Описание задачи. Перепишите все записи ниже, заменив «centreline» на «center line» и не меняя ничего другого. Изображения в ответ не включайте.

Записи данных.

--- --- ---

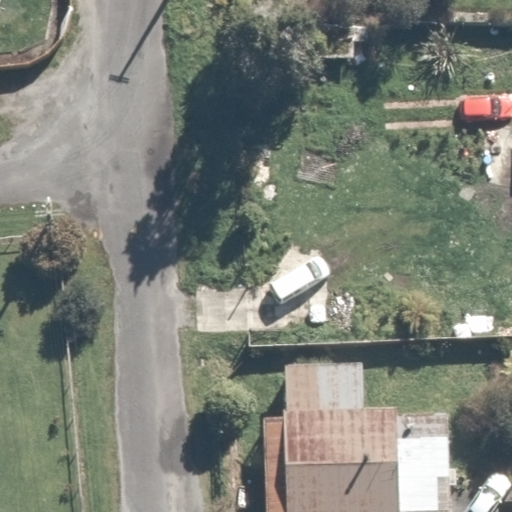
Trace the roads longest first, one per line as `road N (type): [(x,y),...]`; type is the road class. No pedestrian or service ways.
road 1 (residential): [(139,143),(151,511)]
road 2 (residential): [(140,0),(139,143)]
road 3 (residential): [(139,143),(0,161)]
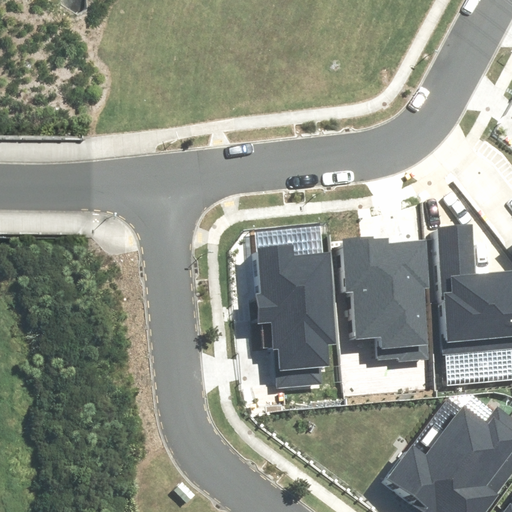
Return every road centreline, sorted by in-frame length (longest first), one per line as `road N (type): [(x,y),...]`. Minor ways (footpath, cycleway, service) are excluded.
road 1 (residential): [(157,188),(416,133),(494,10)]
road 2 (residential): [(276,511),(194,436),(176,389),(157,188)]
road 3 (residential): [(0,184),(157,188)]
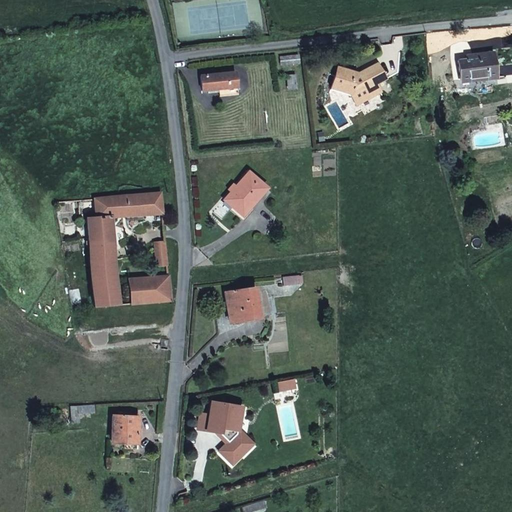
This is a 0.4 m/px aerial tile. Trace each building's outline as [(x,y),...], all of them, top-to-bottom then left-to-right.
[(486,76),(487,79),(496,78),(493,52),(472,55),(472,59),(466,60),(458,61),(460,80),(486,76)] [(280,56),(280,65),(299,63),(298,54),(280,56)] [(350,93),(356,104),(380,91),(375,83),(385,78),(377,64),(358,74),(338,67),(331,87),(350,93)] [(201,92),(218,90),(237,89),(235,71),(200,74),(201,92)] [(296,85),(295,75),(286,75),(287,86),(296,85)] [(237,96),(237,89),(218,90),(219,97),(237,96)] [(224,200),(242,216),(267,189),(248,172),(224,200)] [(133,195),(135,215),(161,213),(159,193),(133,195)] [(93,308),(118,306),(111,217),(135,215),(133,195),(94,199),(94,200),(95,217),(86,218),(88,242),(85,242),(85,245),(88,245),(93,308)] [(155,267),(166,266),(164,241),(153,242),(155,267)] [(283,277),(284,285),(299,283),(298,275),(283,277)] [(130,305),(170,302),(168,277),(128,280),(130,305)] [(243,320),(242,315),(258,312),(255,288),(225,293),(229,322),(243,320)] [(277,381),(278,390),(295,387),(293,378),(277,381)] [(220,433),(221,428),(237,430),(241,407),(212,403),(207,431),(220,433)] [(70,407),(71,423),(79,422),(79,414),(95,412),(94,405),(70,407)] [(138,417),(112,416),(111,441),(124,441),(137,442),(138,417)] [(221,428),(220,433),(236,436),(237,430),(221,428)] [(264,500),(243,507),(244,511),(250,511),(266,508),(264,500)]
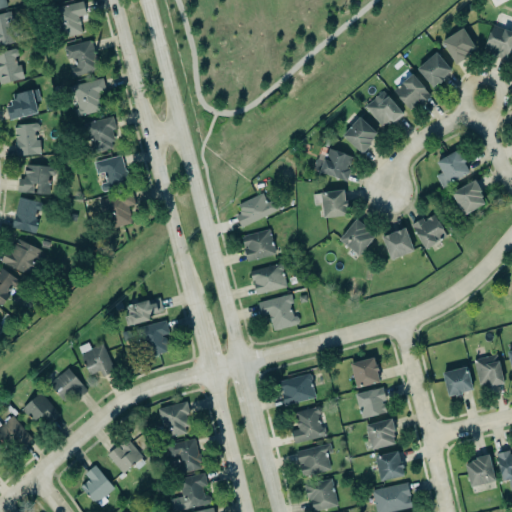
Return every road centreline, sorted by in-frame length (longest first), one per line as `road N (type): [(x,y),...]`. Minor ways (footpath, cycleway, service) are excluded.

--- --- ---

Ожидаемый результат.
Trace the roads longest first, one per line as `road N (type): [(x,y),...]`; type is the road class. No pedestrian or service ways.
road 1 (residential): [(139,143),(151,511)]
road 2 (residential): [(140,0),(139,143)]
road 3 (residential): [(139,143),(0,161)]
Return every road center line, sorted by in-frame length (longest first), one per line as `road N (type): [(x,y),...]`. Minor ways (footpath, cycleway, service) are excluded.
road 1 (residential): [(157,188),(416,133),(494,10)]
road 2 (residential): [(276,511),(194,436),(176,389),(157,188)]
road 3 (residential): [(0,184),(157,188)]
This is a 0.4 m/px aerial tile. Trace each building's outline as [(x,y),...], all of them, top-to-bottom then left-to-right.
[(486,76),(487,79),(496,78),(493,52),(472,55),(472,59),(466,60),(458,61),(460,80),(486,76)] [(280,56),(280,65),(299,63),(298,54),(280,56)] [(350,93),(356,104),(380,91),(375,83),(385,78),(377,64),(358,74),(338,67),(331,87),(350,93)] [(201,92),(218,90),(237,89),(235,71),(200,74),(201,92)] [(296,85),(295,75),(286,75),(287,86),(296,85)] [(237,96),(237,89),(218,90),(219,97),(237,96)] [(224,200),(242,216),(267,189),(248,172),(224,200)] [(133,195),(135,215),(161,213),(159,193),(133,195)] [(93,308),(118,306),(111,217),(135,215),(133,195),(94,199),(94,200),(95,217),(86,218),(88,242),(85,242),(85,245),(88,245),(93,308)] [(155,267),(166,266),(164,241),(153,242),(155,267)] [(283,277),(284,285),(299,283),(298,275),(283,277)] [(130,305),(170,302),(168,277),(128,280),(130,305)] [(243,320),(242,315),(258,312),(255,288),(225,293),(229,322),(243,320)] [(277,381),(278,390),(295,387),(293,378),(277,381)] [(220,433),(221,428),(237,430),(241,407),(212,403),(207,431),(220,433)] [(70,407),(71,423),(79,422),(79,414),(95,412),(94,405),(70,407)] [(138,417),(112,416),(111,441),(124,441),(137,442),(138,417)] [(221,428),(220,433),(236,436),(237,430),(221,428)] [(264,500),(243,507),(244,511),(250,511),(266,508),(264,500)]
Return every road center line, sorted by in-frame length (longest first), one per line as `road N (type): [(x,y),...]`. Minor ways (footpath, cycleway, service) are excluded.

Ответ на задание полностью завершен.